[Change listing data]
• • • •
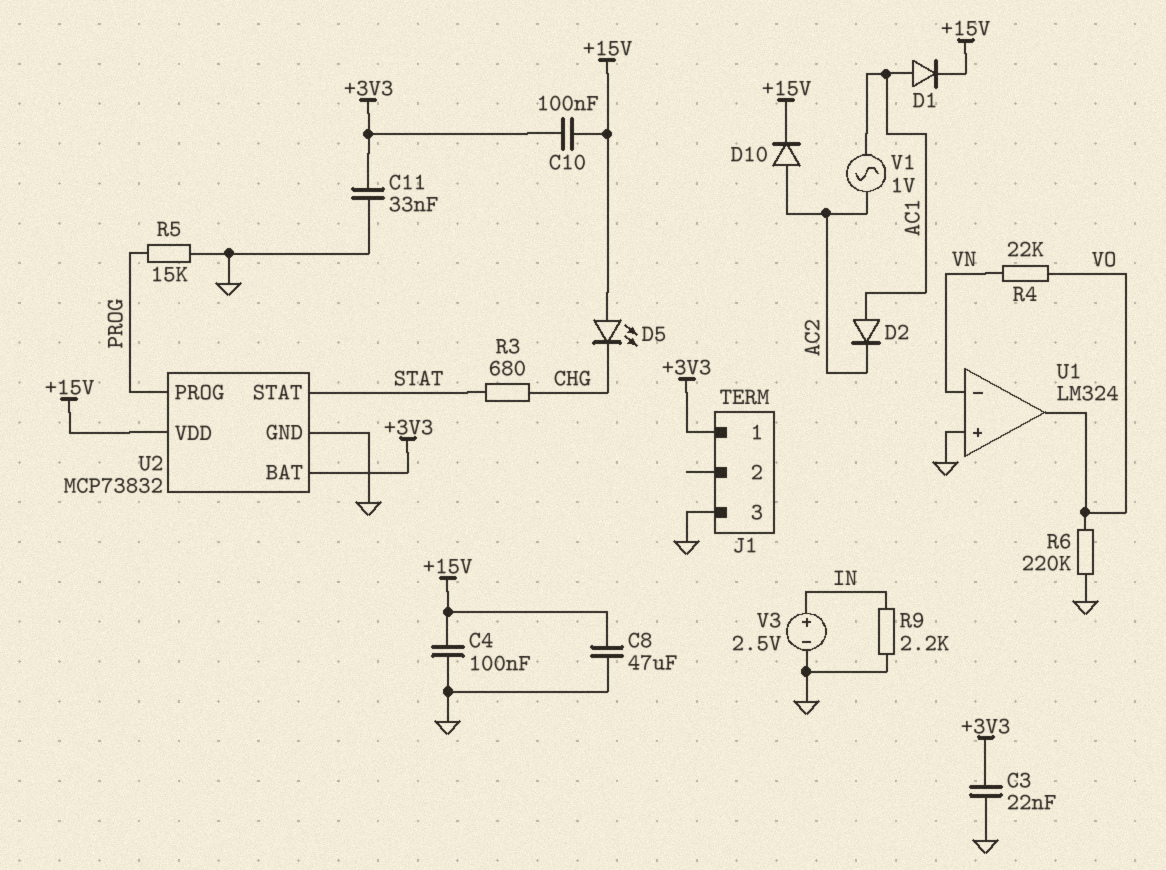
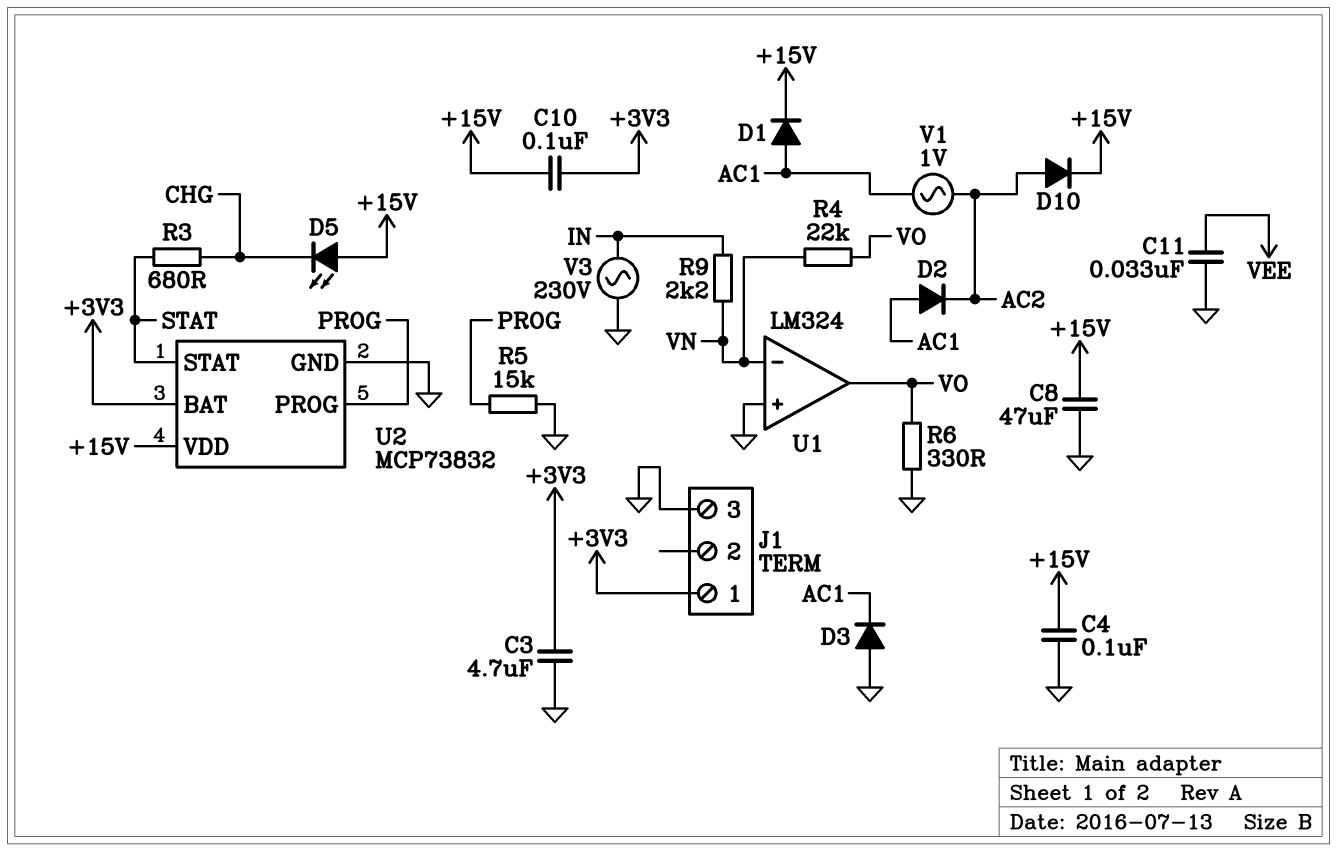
C3: 22nF (+3V3, GND) -> 4.7uF (+3V3, GND)
C11: 33nF (+3V3, GND) -> 33nF (GND, VEE)
D3: none -> diode (A GND, K AC1)
R6: 220k (GND, VO) -> 330 (GND, VO)
R9: 2.2k (GND, IN) -> 2.2k (IN, VN)
V3: 2.5V (plus IN, minus GND) -> AC 230V (GND, IN)

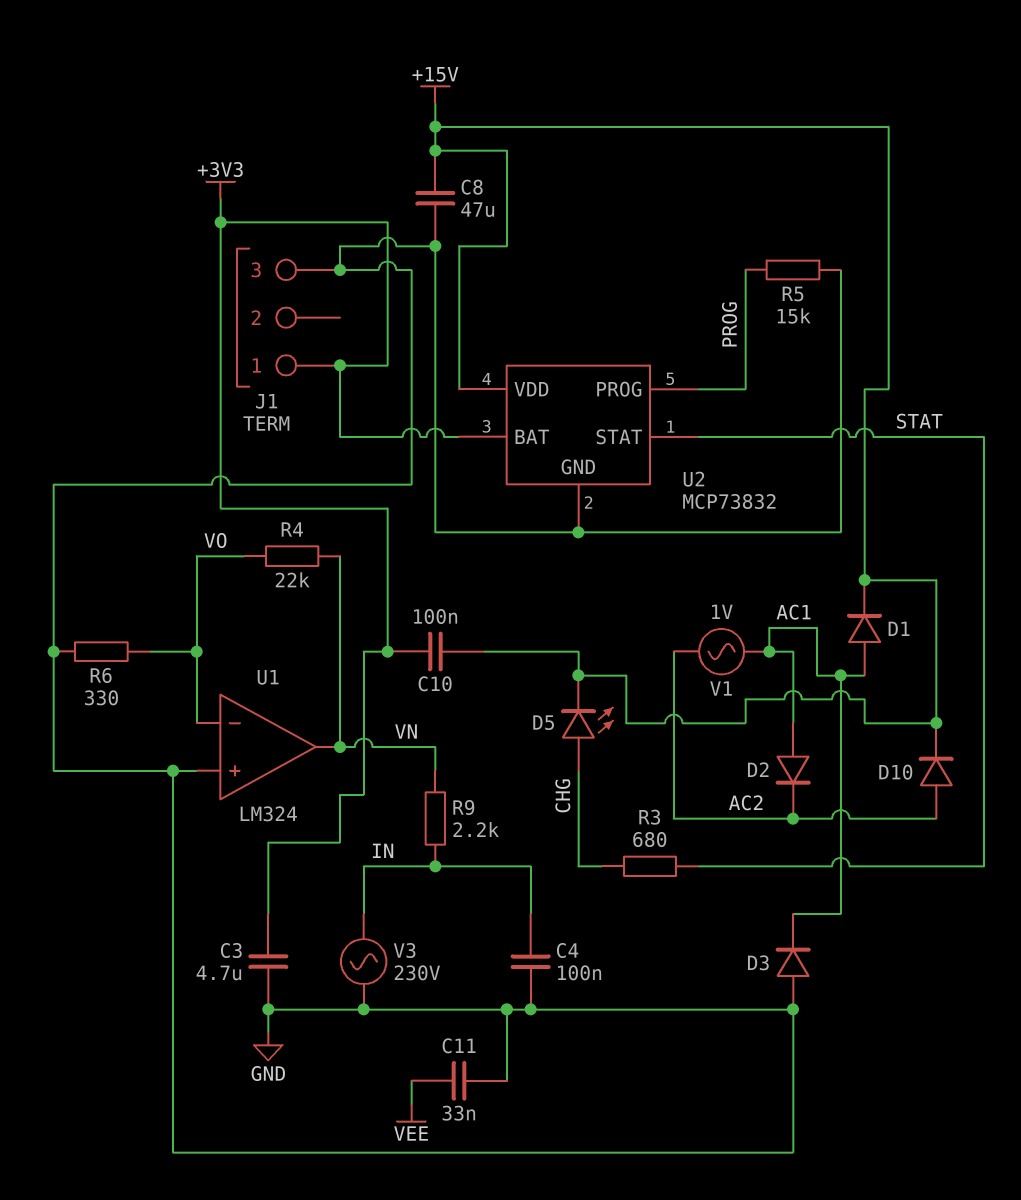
C4: 100nF (+15V, GND) -> 100nF (GND, IN)
D5: LED (A +15V, K CHG) -> LED (A CHG, K +15V)
U1 pin in-: VN -> VO
U1 pin out: VO -> VN

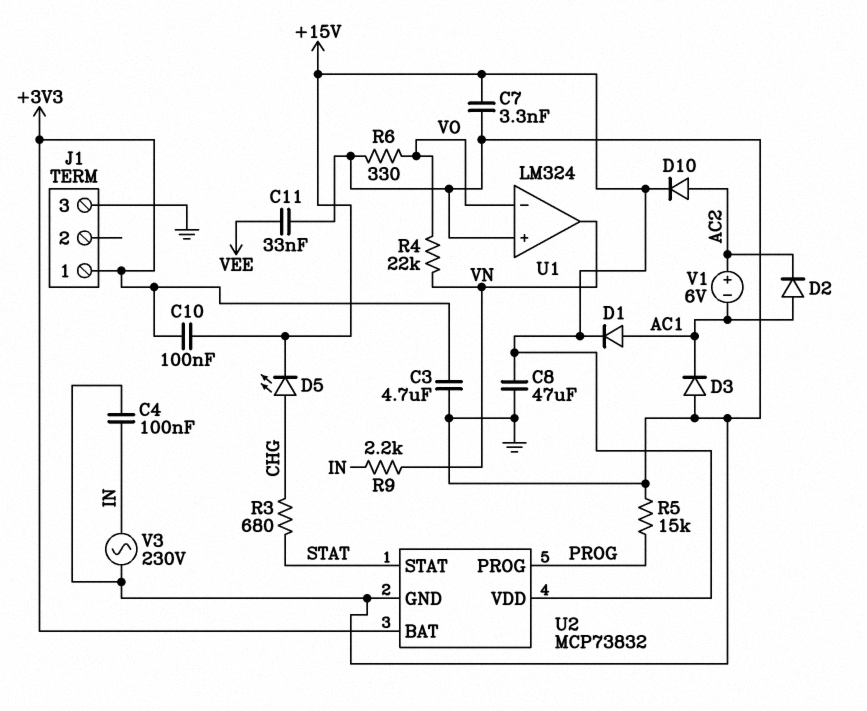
C7: none -> 3.3nF (+15V, GND)
V1: AC 1V (AC1, AC2) -> 6V (plus AC2, minus AC1)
• • • •
**Exercise**
Wherever the word "minus" appears in the records above, copy that line.

**Reply**
V3: 2.5V (plus IN, minus GND) -> AC 230V (GND, IN)
V1: AC 1V (AC1, AC2) -> 6V (plus AC2, minus AC1)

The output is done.